● TASK PROMPT
The lines below, all of them, should be returned exactly as they appear.

----- DATA EXCERPTS -----

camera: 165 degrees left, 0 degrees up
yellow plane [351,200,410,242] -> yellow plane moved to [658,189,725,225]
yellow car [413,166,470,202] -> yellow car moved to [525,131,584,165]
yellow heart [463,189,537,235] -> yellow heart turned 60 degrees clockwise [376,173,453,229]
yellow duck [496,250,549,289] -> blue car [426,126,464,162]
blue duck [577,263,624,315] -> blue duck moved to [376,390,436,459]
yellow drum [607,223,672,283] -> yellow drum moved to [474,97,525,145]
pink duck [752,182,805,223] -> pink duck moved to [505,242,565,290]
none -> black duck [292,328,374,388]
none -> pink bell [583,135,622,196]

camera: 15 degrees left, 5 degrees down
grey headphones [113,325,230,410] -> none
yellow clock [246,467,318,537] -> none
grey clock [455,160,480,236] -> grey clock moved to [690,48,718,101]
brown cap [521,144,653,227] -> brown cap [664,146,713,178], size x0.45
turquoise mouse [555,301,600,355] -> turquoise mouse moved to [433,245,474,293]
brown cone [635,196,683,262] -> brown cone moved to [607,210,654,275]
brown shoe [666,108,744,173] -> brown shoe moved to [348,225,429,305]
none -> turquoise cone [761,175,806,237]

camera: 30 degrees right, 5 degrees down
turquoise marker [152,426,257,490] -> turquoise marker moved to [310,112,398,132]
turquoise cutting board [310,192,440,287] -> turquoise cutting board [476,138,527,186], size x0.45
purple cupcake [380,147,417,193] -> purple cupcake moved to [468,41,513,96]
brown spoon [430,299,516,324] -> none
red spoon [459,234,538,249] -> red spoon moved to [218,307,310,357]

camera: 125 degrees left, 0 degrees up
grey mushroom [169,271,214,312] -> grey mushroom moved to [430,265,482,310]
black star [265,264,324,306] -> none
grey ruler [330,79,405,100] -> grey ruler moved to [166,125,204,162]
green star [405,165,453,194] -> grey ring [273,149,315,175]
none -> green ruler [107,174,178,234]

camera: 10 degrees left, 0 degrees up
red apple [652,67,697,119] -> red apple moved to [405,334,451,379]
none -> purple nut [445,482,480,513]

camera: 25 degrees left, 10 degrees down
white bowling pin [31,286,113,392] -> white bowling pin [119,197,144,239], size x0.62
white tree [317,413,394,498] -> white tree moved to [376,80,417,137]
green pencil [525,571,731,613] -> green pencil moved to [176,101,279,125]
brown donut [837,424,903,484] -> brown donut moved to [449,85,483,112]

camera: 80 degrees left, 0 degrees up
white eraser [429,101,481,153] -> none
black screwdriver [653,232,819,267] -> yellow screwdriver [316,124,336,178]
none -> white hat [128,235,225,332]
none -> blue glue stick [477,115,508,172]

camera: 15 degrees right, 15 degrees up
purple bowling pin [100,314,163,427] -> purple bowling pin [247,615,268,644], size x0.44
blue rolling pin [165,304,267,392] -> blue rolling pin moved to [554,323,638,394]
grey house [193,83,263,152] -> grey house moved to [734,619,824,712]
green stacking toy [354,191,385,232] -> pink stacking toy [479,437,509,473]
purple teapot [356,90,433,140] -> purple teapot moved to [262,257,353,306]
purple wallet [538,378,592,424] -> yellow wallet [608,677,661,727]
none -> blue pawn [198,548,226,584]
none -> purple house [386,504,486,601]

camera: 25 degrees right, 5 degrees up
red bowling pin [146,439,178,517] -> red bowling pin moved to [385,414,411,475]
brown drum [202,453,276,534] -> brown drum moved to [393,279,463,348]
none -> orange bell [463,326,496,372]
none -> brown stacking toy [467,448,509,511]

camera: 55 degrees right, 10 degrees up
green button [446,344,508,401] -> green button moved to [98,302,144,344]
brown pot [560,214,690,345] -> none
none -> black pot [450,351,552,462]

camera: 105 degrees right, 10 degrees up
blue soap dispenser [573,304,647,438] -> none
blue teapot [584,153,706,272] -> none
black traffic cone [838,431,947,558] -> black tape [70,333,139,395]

-----

● PROBLEM SOLUTION
camera: 165 degrees left, 0 degrees up
yellow plane [351,200,410,242] -> yellow plane moved to [658,189,725,225]
yellow car [413,166,470,202] -> yellow car moved to [525,131,584,165]
yellow heart [463,189,537,235] -> yellow heart turned 60 degrees clockwise [376,173,453,229]
yellow duck [496,250,549,289] -> blue car [426,126,464,162]
blue duck [577,263,624,315] -> blue duck moved to [376,390,436,459]
yellow drum [607,223,672,283] -> yellow drum moved to [474,97,525,145]
pink duck [752,182,805,223] -> pink duck moved to [505,242,565,290]
none -> black duck [292,328,374,388]
none -> pink bell [583,135,622,196]

camera: 15 degrees left, 5 degrees down
grey headphones [113,325,230,410] -> none
yellow clock [246,467,318,537] -> none
grey clock [455,160,480,236] -> grey clock moved to [690,48,718,101]
brown cap [521,144,653,227] -> brown cap [664,146,713,178], size x0.45
turquoise mouse [555,301,600,355] -> turquoise mouse moved to [433,245,474,293]
brown cone [635,196,683,262] -> brown cone moved to [607,210,654,275]
brown shoe [666,108,744,173] -> brown shoe moved to [348,225,429,305]
none -> turquoise cone [761,175,806,237]

camera: 30 degrees right, 5 degrees down
turquoise marker [152,426,257,490] -> turquoise marker moved to [310,112,398,132]
turquoise cutting board [310,192,440,287] -> turquoise cutting board [476,138,527,186], size x0.45
purple cupcake [380,147,417,193] -> purple cupcake moved to [468,41,513,96]
brown spoon [430,299,516,324] -> none
red spoon [459,234,538,249] -> red spoon moved to [218,307,310,357]

camera: 125 degrees left, 0 degrees up
grey mushroom [169,271,214,312] -> grey mushroom moved to [430,265,482,310]
black star [265,264,324,306] -> none
grey ruler [330,79,405,100] -> grey ruler moved to [166,125,204,162]
green star [405,165,453,194] -> grey ring [273,149,315,175]
none -> green ruler [107,174,178,234]

camera: 10 degrees left, 0 degrees up
red apple [652,67,697,119] -> red apple moved to [405,334,451,379]
none -> purple nut [445,482,480,513]

camera: 25 degrees left, 10 degrees down
white bowling pin [31,286,113,392] -> white bowling pin [119,197,144,239], size x0.62
white tree [317,413,394,498] -> white tree moved to [376,80,417,137]
green pencil [525,571,731,613] -> green pencil moved to [176,101,279,125]
brown donut [837,424,903,484] -> brown donut moved to [449,85,483,112]

camera: 80 degrees left, 0 degrees up
white eraser [429,101,481,153] -> none
black screwdriver [653,232,819,267] -> yellow screwdriver [316,124,336,178]
none -> white hat [128,235,225,332]
none -> blue glue stick [477,115,508,172]

camera: 15 degrees right, 15 degrees up
purple bowling pin [100,314,163,427] -> purple bowling pin [247,615,268,644], size x0.44
blue rolling pin [165,304,267,392] -> blue rolling pin moved to [554,323,638,394]
grey house [193,83,263,152] -> grey house moved to [734,619,824,712]
green stacking toy [354,191,385,232] -> pink stacking toy [479,437,509,473]
purple teapot [356,90,433,140] -> purple teapot moved to [262,257,353,306]
purple wallet [538,378,592,424] -> yellow wallet [608,677,661,727]
none -> blue pawn [198,548,226,584]
none -> purple house [386,504,486,601]

camera: 25 degrees right, 5 degrees up
red bowling pin [146,439,178,517] -> red bowling pin moved to [385,414,411,475]
brown drum [202,453,276,534] -> brown drum moved to [393,279,463,348]
none -> orange bell [463,326,496,372]
none -> brown stacking toy [467,448,509,511]

camera: 55 degrees right, 10 degrees up
green button [446,344,508,401] -> green button moved to [98,302,144,344]
brown pot [560,214,690,345] -> none
none -> black pot [450,351,552,462]

camera: 105 degrees right, 10 degrees up
blue soap dispenser [573,304,647,438] -> none
blue teapot [584,153,706,272] -> none
black traffic cone [838,431,947,558] -> black tape [70,333,139,395]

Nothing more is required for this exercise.